▸ **DATA TO EXAMINE**:
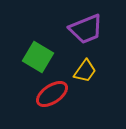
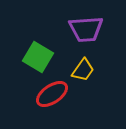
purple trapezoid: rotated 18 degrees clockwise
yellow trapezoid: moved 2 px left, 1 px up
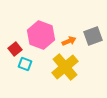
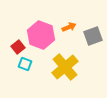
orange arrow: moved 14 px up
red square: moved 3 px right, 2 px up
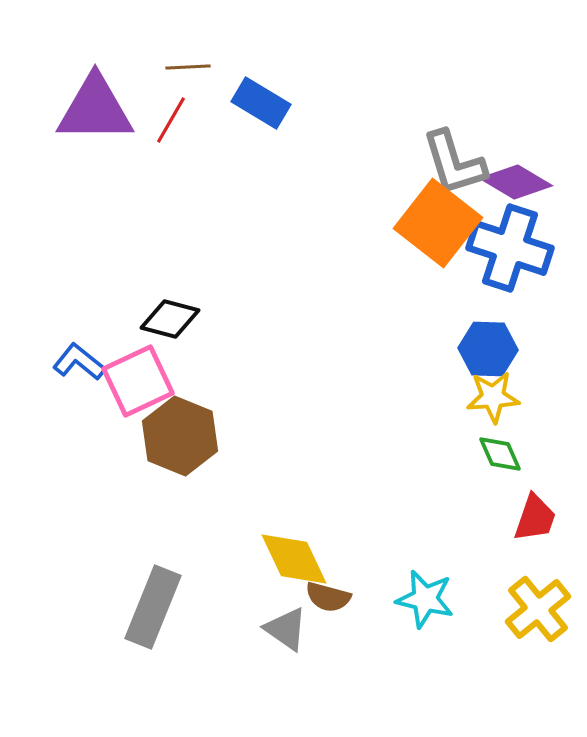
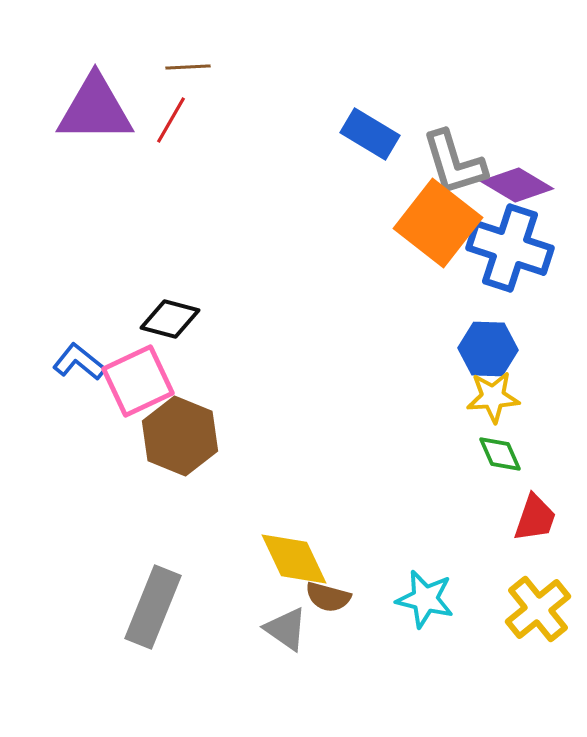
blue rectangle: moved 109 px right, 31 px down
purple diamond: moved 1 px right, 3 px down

▸ **WORK TO COMPLETE**:
All of the records above should be reproduced exactly, with the pictures left out.

▸ **SOLUTION BELOW**:
purple trapezoid: rotated 18 degrees clockwise
yellow trapezoid: moved 2 px left, 1 px up
orange arrow: moved 14 px up
red square: moved 3 px right, 2 px up
blue rectangle: moved 109 px right, 31 px down
purple diamond: moved 1 px right, 3 px down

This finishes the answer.